Data provided: Begin
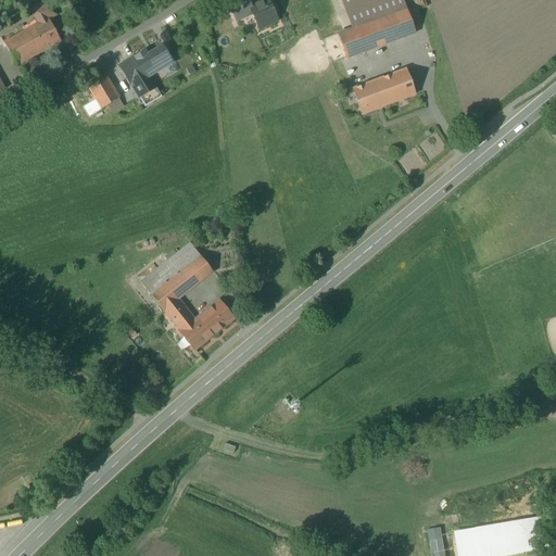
[(247,0),(245,0),(230,8),(237,22),(253,14),(250,9),(251,8),(247,0)]
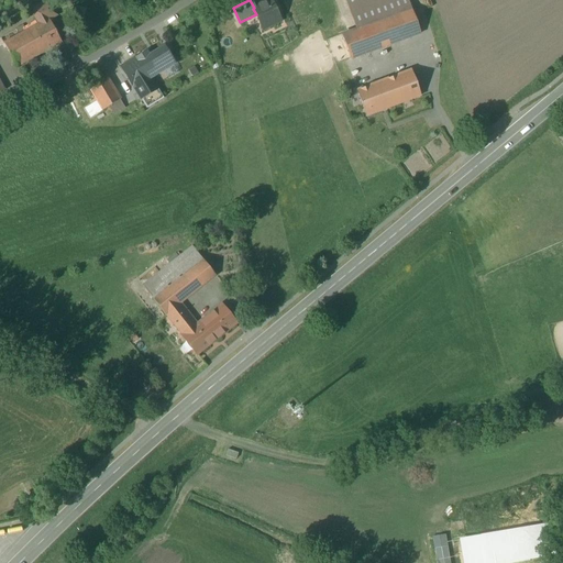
[(254,8),(253,9),(256,14),(263,30),(280,21),(271,0),(254,8)]
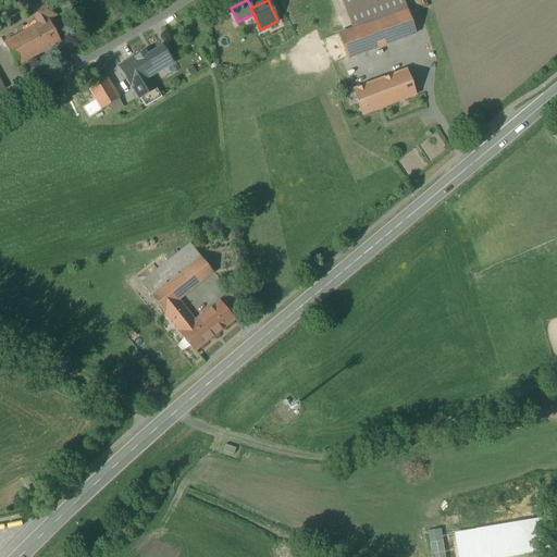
[(404,0),(342,0),(347,14),(362,9),(368,24),(338,35),(347,59),(417,34),(404,0)]
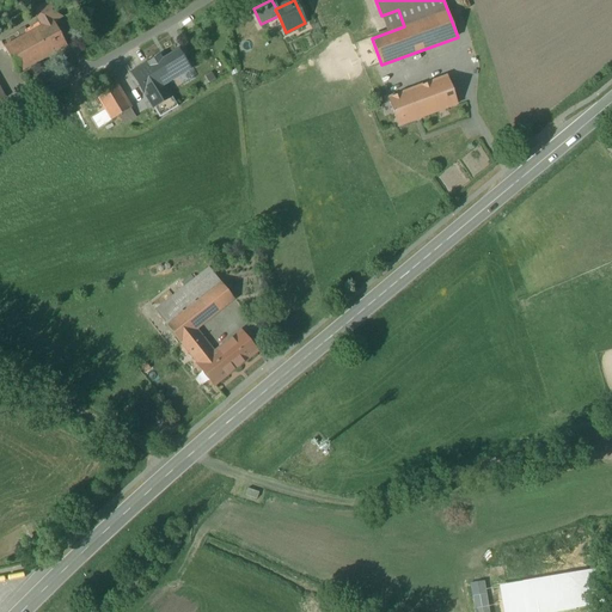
[(67,47),(54,22),(62,17),(53,1),(35,12),(43,26),(28,35),(42,60),(67,47)]
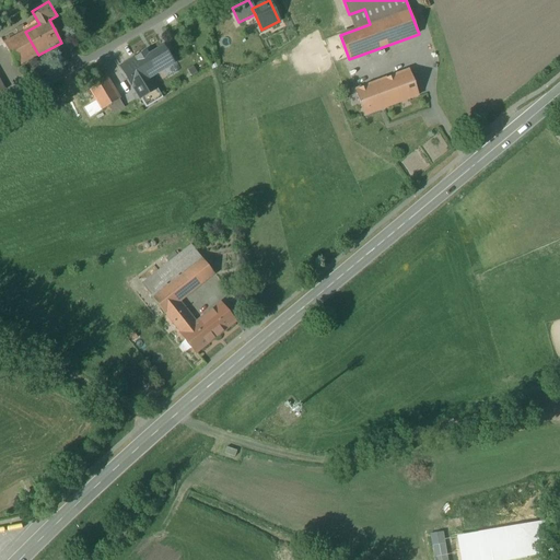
[(25,32),(4,44),(16,67),(38,55),(25,32)]
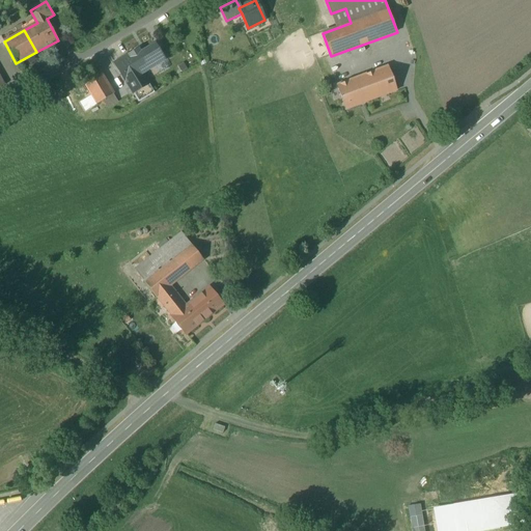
[(138,50),(115,63),(126,81),(139,103),(154,93),(142,74),(165,60),(155,45),(140,53),(138,50)]
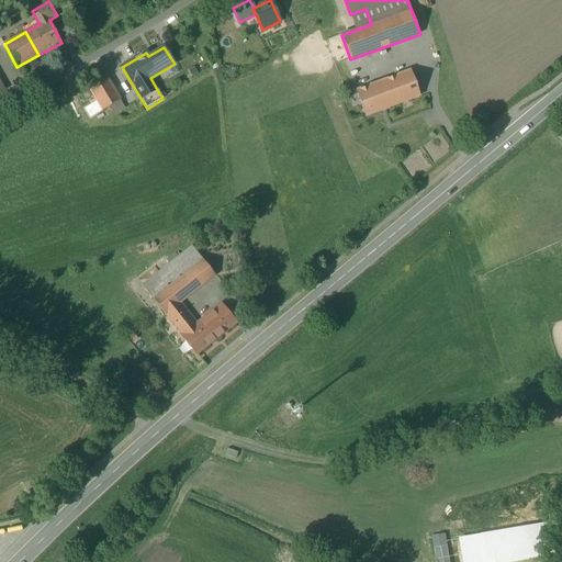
[(411,71),(385,80),(385,81),(357,91),(366,115),(394,105),(395,110),(380,115),(385,133),(427,117),(411,71)]
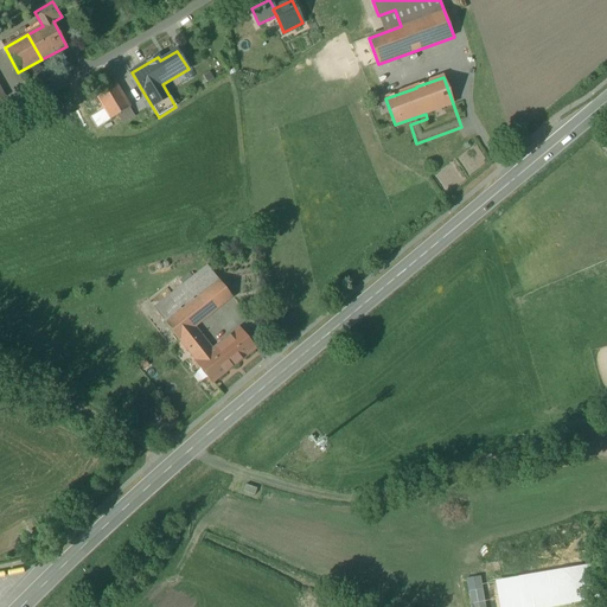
[(115,83),(96,95),(110,120),(129,108),(115,83)]
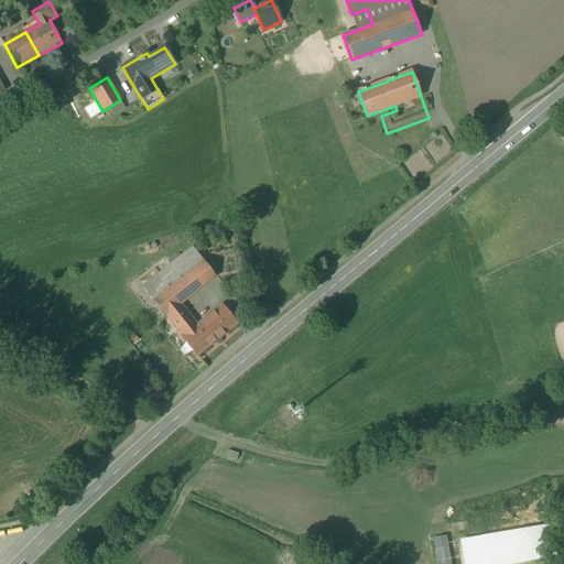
[(218,271),(194,239),(142,278),(167,310),(177,325),(195,312),(184,296),(218,271)]
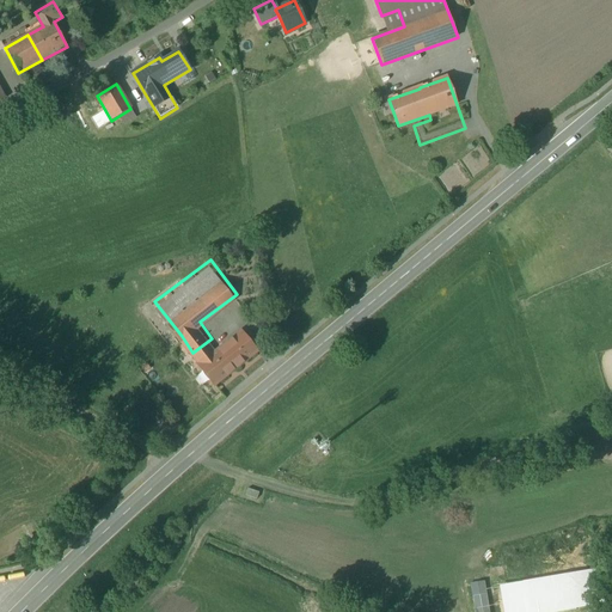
[(236,320),(212,338),(233,366),(256,349),(236,320)]
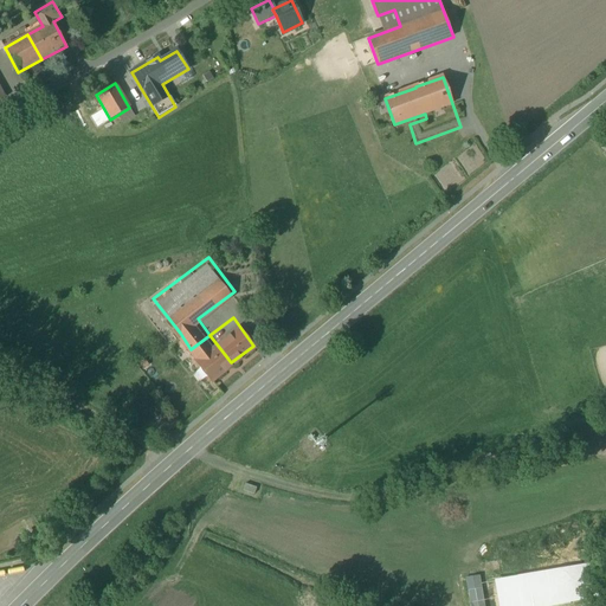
[(231,362),(210,335),(191,349),(211,378),(231,362)]
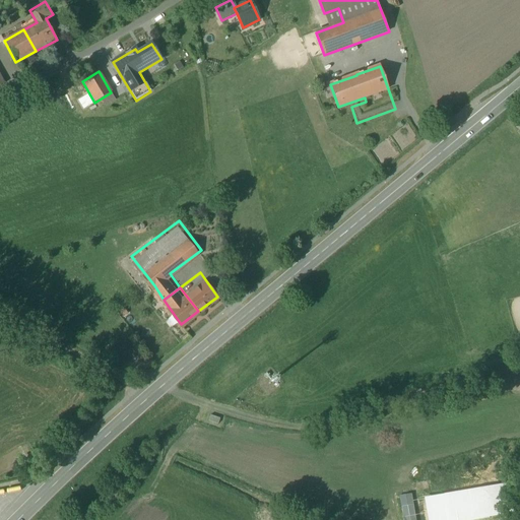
[(420,519),(424,501),(410,500),(407,519),(420,519)]
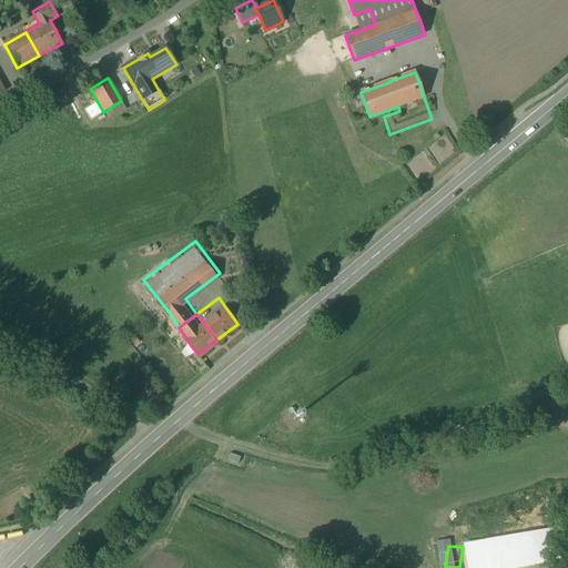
[(465,556),(465,567),(480,567),(480,556),(465,556)]
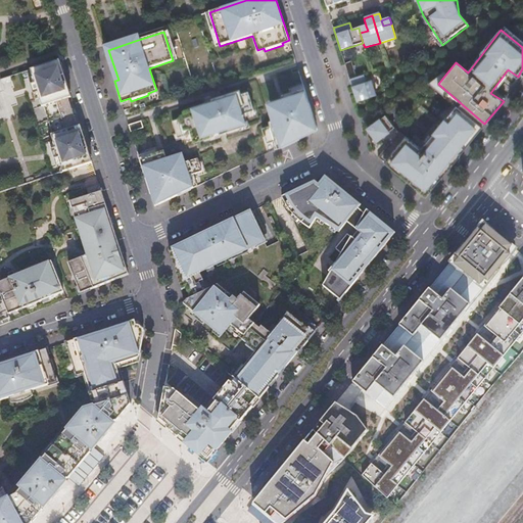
[(108,50),(135,41),(134,37),(103,46),(114,81),(119,80),(108,50)]
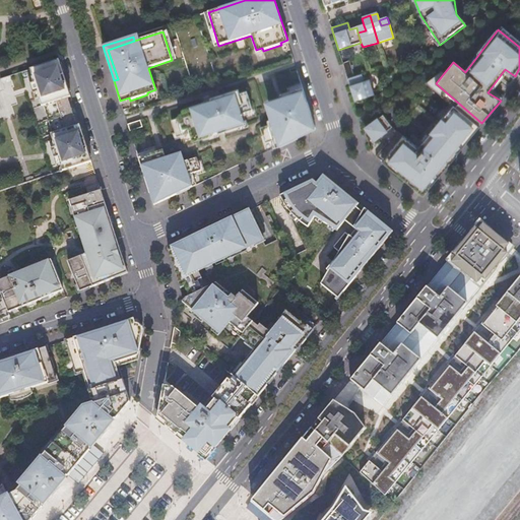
[(68,98),(71,96),(59,60),(30,69),(35,82),(42,106),(68,98)]
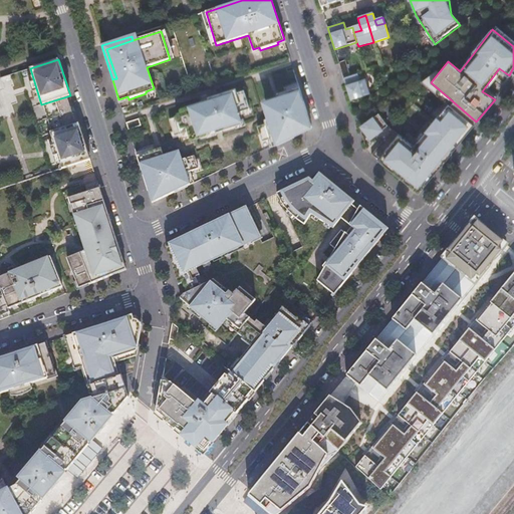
[(338,62),(343,77),(350,75),(345,60),(338,62)]
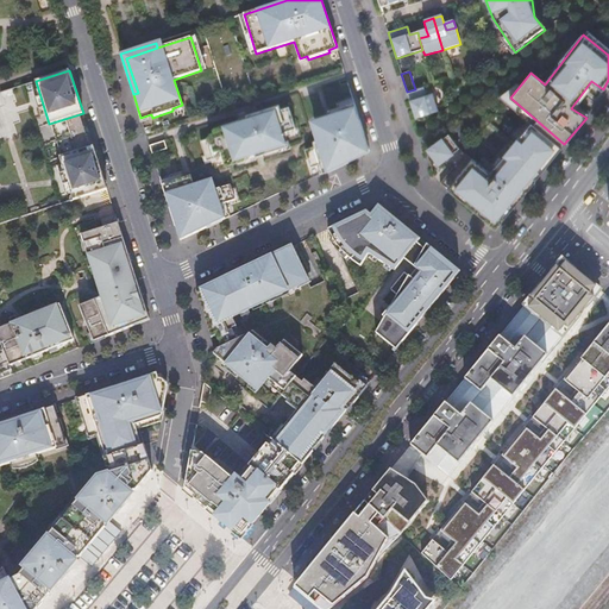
[(407,92),(415,118),(419,119),(421,120),(426,119),(427,118),(429,115),(432,113),(432,112),(438,110),(433,92),(426,94),(424,86),(415,89),(407,92)]
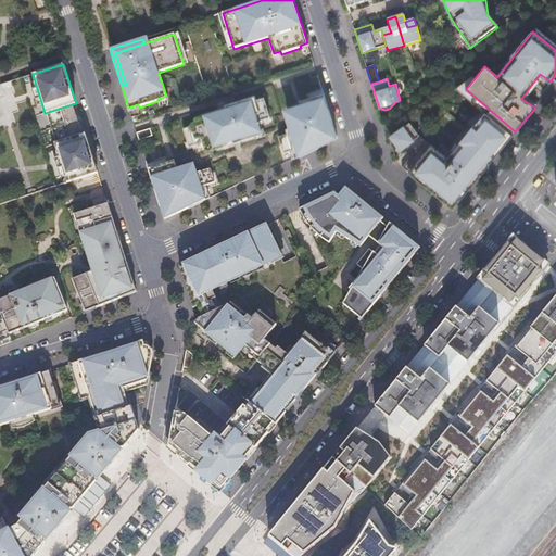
[(338,137),(324,93),(305,99),(308,110),(289,116),(292,126),(286,128),(287,133),(279,136),(283,151),(290,150),(292,159),(338,137)]
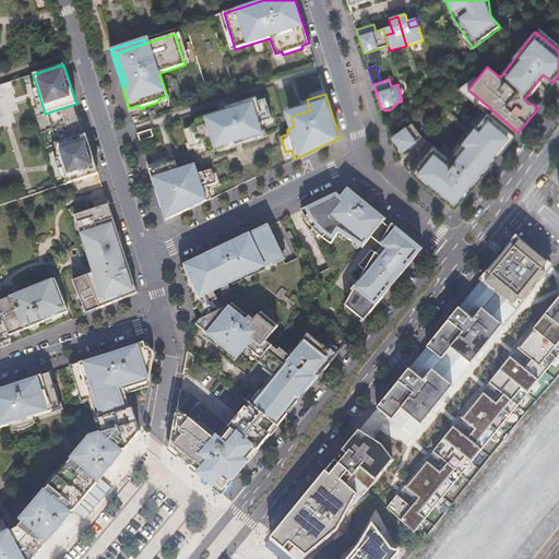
[(271,117),(265,97),(257,100),(256,96),(225,106),(226,108),(195,118),(197,121),(192,123),(193,126),(185,129),(190,146),(204,142),(207,151),(263,133),(259,120),(271,117)]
Data provided: End
* **Work instruction**:
Using the material above, reproduce only the lines that run from the line with "[(108,50),(135,41),(134,37),(103,46),(114,81),(119,80),(108,50)]" up to and including the line with "[(338,62),(343,77),(350,75),(345,60),(338,62)]", exactly, with the pictures dropped.

* **Response below**:
[(108,50),(135,41),(134,37),(103,46),(114,81),(119,80),(108,50)]
[(68,98),(71,96),(59,60),(30,69),(35,82),(42,106),(68,98)]
[(338,62),(343,77),(350,75),(345,60),(338,62)]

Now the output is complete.